*Aim of the task:* Print each record exactly as it appears, but drop the images.

────────────────────────────────────────

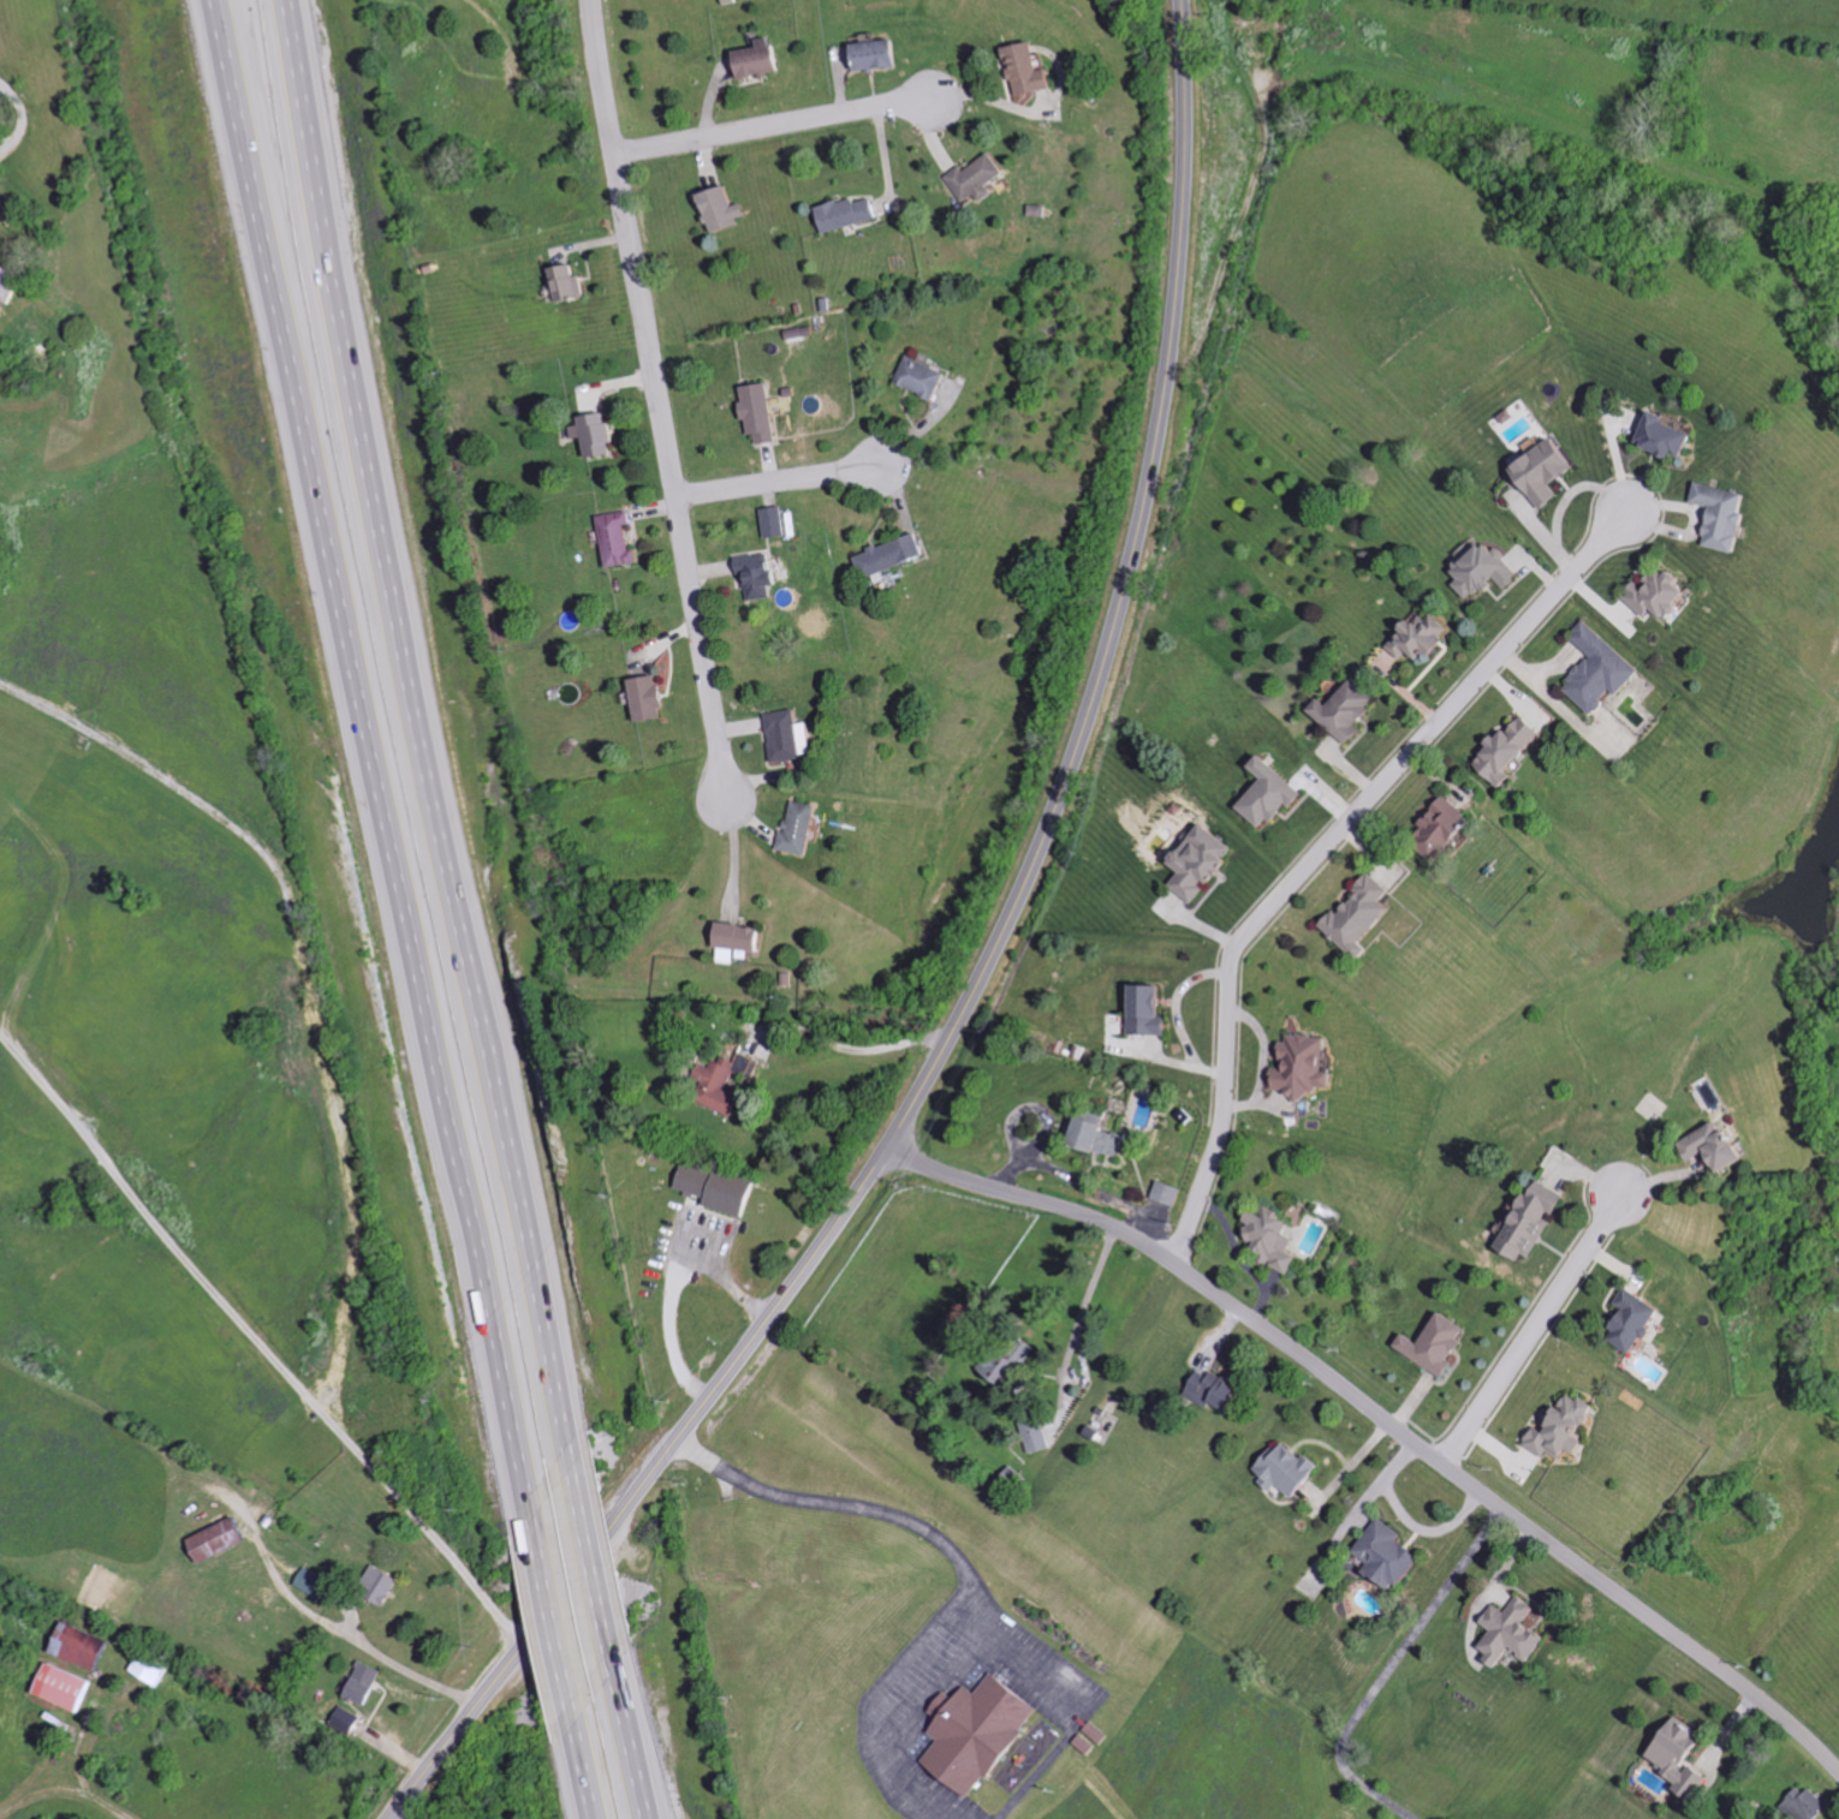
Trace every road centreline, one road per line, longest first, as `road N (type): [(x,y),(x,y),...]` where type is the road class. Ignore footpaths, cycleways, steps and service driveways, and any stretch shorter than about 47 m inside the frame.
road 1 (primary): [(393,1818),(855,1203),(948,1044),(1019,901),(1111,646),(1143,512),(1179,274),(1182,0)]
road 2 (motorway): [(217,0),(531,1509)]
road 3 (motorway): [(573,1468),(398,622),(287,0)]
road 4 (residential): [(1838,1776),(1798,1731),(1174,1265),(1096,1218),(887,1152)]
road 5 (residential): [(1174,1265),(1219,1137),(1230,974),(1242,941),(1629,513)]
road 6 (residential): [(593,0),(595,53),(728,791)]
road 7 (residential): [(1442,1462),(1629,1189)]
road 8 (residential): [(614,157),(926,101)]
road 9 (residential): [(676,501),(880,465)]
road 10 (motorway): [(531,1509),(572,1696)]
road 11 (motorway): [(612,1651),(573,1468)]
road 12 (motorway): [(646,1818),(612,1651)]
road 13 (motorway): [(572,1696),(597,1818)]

────────────────────────────────────────

*Completed task:*
Trace every road centreline, one road per line, longest first, as `road N (type): [(x,y),(x,y),...]` where type is the road class. Ignore footpaths, cycleways, steps and service driveways, and any stretch shorter than about 47 m inside the frame.
road 1 (primary): [(393,1818),(855,1203),(948,1044),(1019,901),(1111,646),(1143,512),(1179,274),(1182,0)]
road 2 (motorway): [(217,0),(531,1509)]
road 3 (motorway): [(573,1468),(398,622),(287,0)]
road 4 (residential): [(1838,1776),(1798,1731),(1174,1265),(1096,1218),(887,1152)]
road 5 (residential): [(1174,1265),(1219,1137),(1230,974),(1242,941),(1629,513)]
road 6 (residential): [(593,0),(595,53),(728,791)]
road 7 (residential): [(1442,1462),(1629,1189)]
road 8 (residential): [(614,157),(926,101)]
road 9 (residential): [(676,501),(880,465)]
road 10 (motorway): [(531,1509),(572,1696)]
road 11 (motorway): [(612,1651),(573,1468)]
road 12 (motorway): [(646,1818),(612,1651)]
road 13 (motorway): [(572,1696),(597,1818)]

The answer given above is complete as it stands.